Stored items
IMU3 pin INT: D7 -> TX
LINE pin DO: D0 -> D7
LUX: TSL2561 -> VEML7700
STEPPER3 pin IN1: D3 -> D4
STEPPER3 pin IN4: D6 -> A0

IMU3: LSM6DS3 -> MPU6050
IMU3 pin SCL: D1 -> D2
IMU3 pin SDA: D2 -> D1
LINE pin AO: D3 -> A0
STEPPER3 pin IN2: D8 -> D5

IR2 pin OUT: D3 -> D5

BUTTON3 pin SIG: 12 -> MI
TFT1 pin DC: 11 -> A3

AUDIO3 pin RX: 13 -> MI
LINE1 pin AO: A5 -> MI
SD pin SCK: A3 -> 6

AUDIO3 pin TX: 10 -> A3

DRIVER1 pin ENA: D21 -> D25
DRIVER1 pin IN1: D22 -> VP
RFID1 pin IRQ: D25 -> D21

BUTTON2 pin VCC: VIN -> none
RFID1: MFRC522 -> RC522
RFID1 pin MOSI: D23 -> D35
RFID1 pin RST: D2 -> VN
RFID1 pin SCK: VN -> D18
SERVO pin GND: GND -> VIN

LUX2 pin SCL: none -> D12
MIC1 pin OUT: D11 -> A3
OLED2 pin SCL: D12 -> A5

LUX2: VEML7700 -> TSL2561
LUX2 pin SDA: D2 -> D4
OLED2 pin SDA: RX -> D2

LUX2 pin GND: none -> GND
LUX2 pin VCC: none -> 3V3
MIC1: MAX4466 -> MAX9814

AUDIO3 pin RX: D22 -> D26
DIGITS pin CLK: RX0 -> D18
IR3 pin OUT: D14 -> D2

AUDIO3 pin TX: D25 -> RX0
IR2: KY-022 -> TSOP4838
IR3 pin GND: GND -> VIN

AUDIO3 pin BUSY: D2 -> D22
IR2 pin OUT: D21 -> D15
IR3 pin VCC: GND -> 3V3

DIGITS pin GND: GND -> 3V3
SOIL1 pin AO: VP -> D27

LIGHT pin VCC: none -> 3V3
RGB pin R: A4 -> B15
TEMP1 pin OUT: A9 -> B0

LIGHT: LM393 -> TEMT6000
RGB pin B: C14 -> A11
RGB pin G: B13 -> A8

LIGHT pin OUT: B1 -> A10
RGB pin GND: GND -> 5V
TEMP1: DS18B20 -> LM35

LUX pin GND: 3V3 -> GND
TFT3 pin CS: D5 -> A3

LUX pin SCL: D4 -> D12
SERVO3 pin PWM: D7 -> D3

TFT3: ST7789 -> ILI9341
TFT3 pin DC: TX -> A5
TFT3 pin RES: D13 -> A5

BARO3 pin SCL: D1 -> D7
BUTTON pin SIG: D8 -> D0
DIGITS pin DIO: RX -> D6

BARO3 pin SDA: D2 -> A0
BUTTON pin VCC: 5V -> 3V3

What to do —
With the line that has "BUTTON2 pin VCC: VIN -> none" as the first and the line that has "IR2 pin OUT: D21 -> D15" as the last, repeat exactly that run of lines above and no more.

Result of this task —
BUTTON2 pin VCC: VIN -> none
RFID1: MFRC522 -> RC522
RFID1 pin MOSI: D23 -> D35
RFID1 pin RST: D2 -> VN
RFID1 pin SCK: VN -> D18
SERVO pin GND: GND -> VIN

LUX2 pin SCL: none -> D12
MIC1 pin OUT: D11 -> A3
OLED2 pin SCL: D12 -> A5

LUX2: VEML7700 -> TSL2561
LUX2 pin SDA: D2 -> D4
OLED2 pin SDA: RX -> D2

LUX2 pin GND: none -> GND
LUX2 pin VCC: none -> 3V3
MIC1: MAX4466 -> MAX9814

AUDIO3 pin RX: D22 -> D26
DIGITS pin CLK: RX0 -> D18
IR3 pin OUT: D14 -> D2

AUDIO3 pin TX: D25 -> RX0
IR2: KY-022 -> TSOP4838
IR3 pin GND: GND -> VIN

AUDIO3 pin BUSY: D2 -> D22
IR2 pin OUT: D21 -> D15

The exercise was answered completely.